• **Exercise description**:
Could you please return each line of the data that has the word "none"?

• **Listed records**:
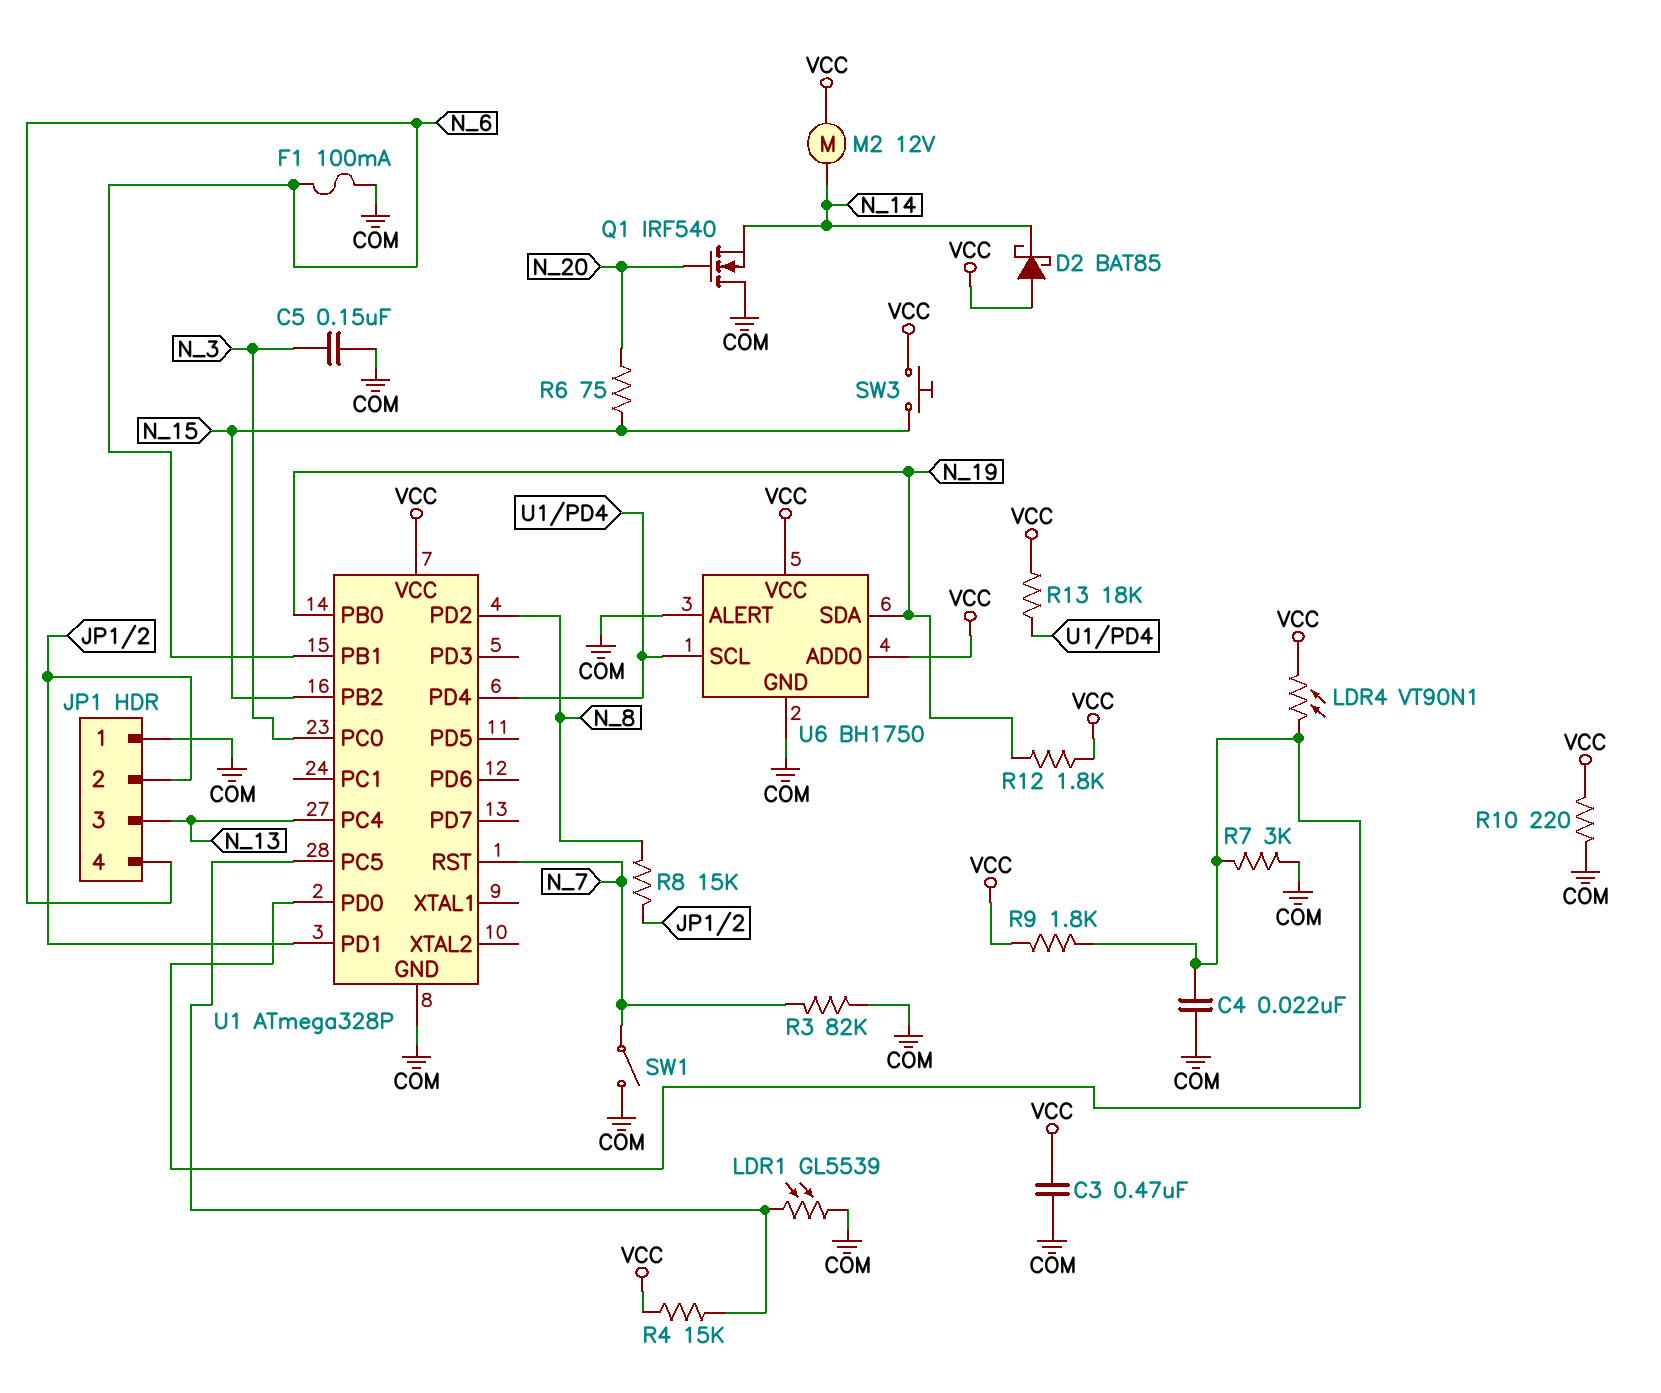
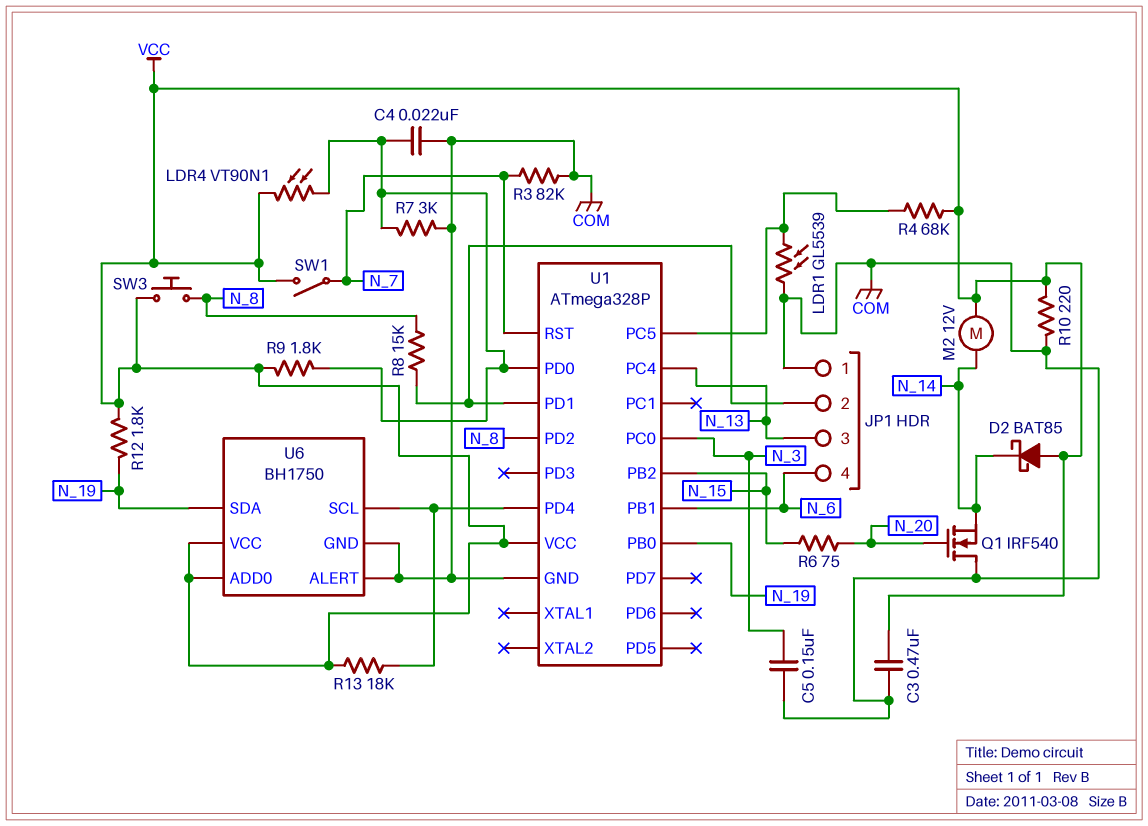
F1: 100mA (COM, N_6) -> none
R4: 15k (U1/PC5, VCC) -> 68k (U1/PC5, VCC)
SW1: switch (COM, N_7) -> switch (N_7, VCC)
SW3: button (N_15, VCC) -> button (N_8, VCC)

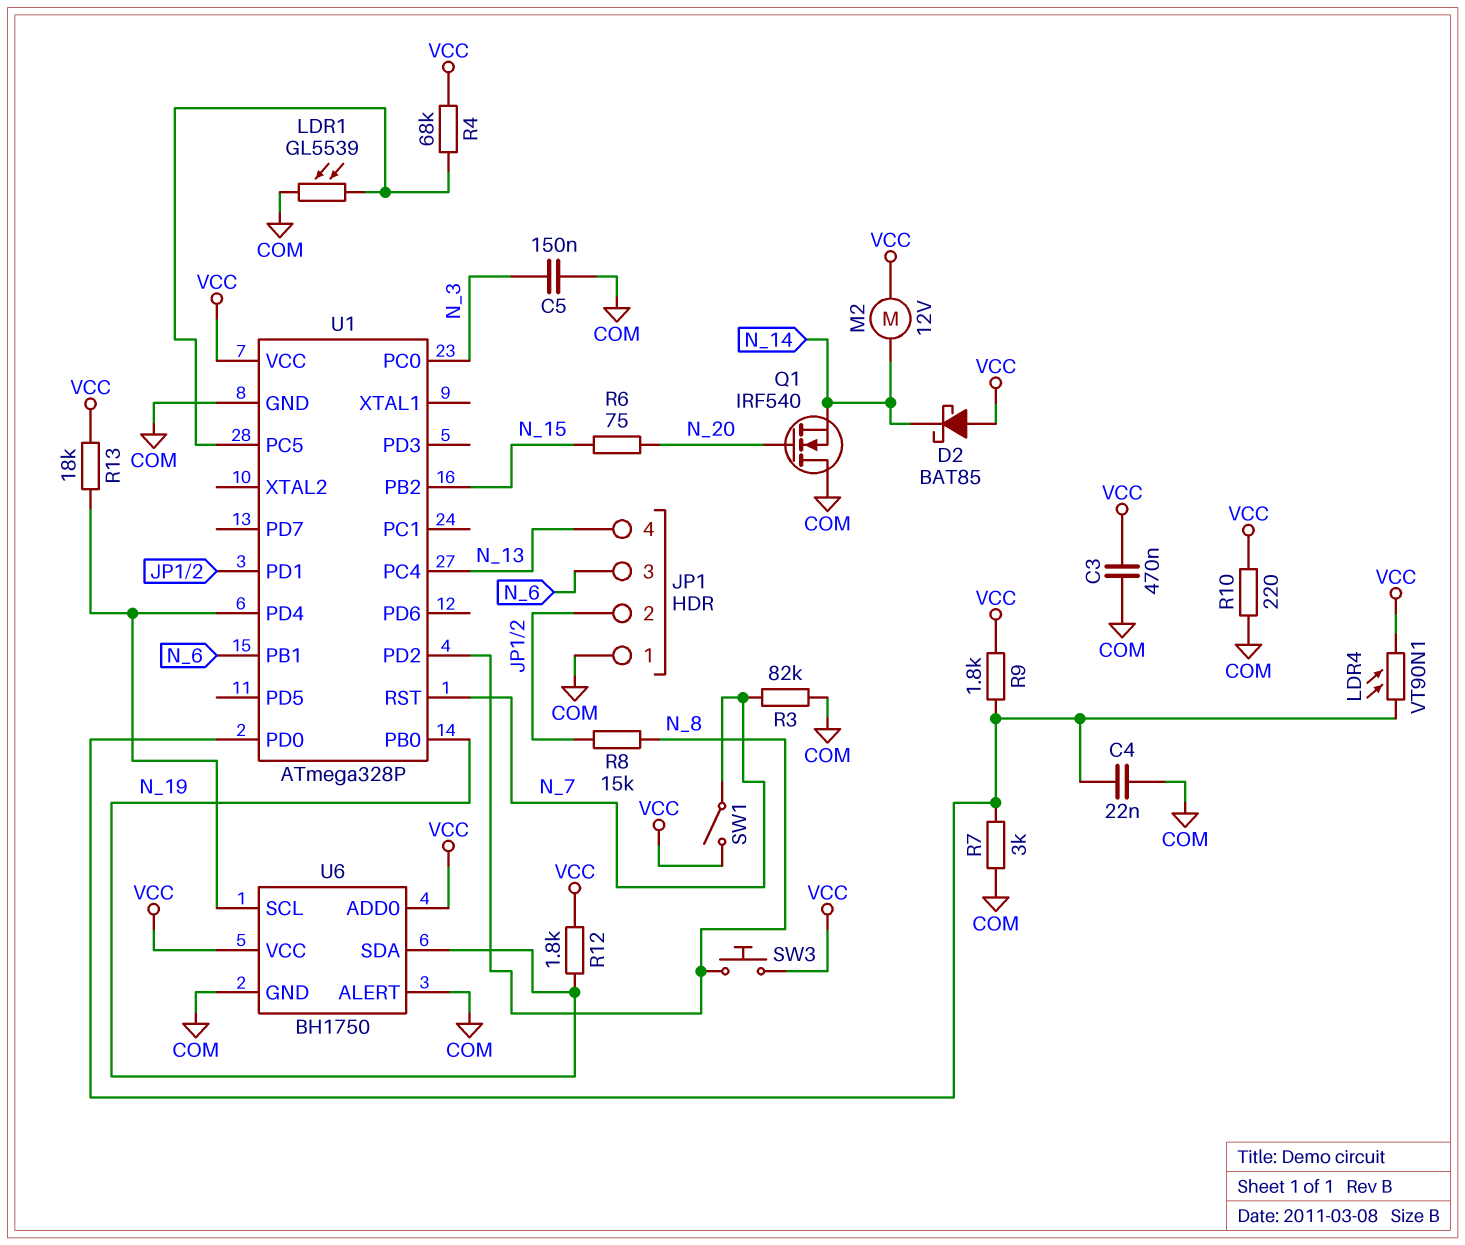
JP1 pin 3: N_13 -> N_6
JP1 pin 4: N_6 -> N_13

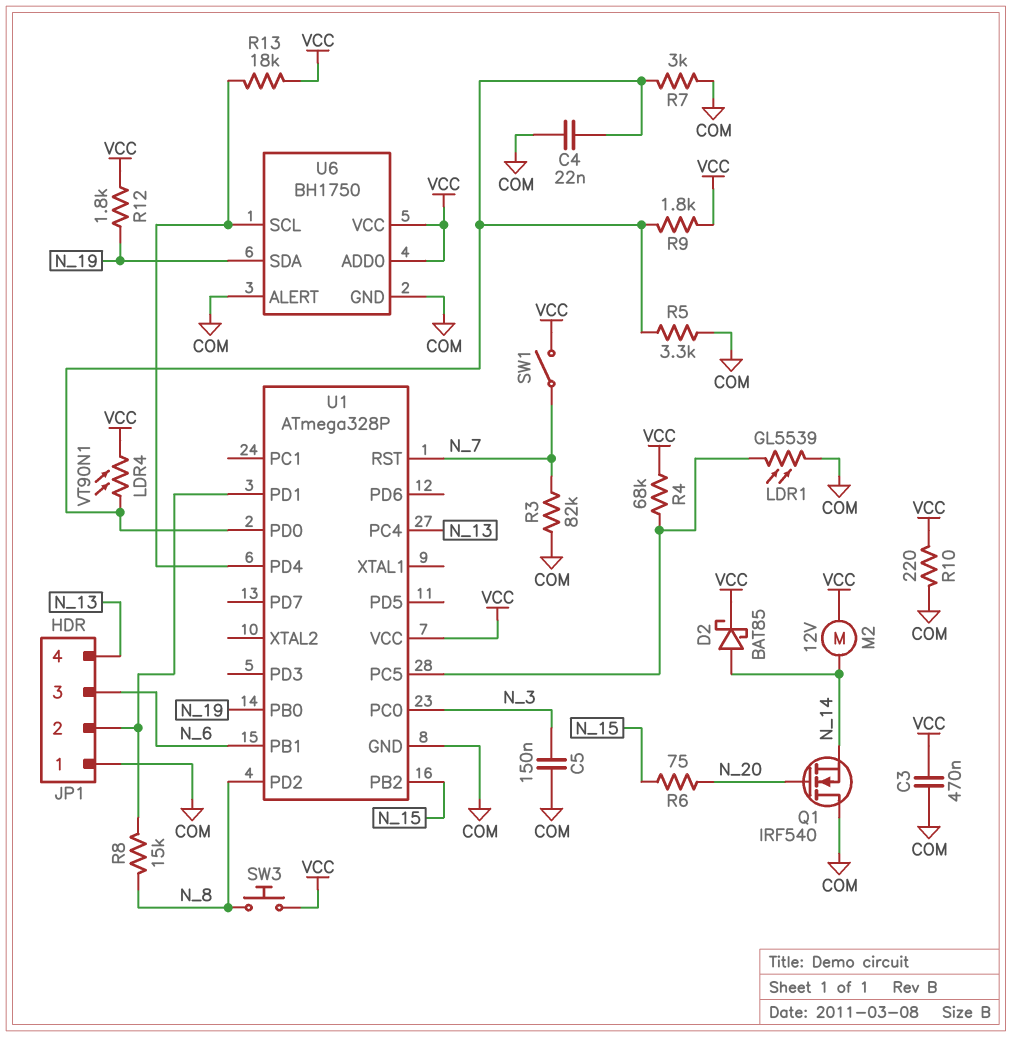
D2: schottky BAT85 (A VCC, K N_14) -> schottky BAT85 (A N_14, K VCC)
R5: none -> 3.3k (COM, U1/PD0)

• **Solution to this exercise**:
F1: 100mA (COM, N_6) -> none
R5: none -> 3.3k (COM, U1/PD0)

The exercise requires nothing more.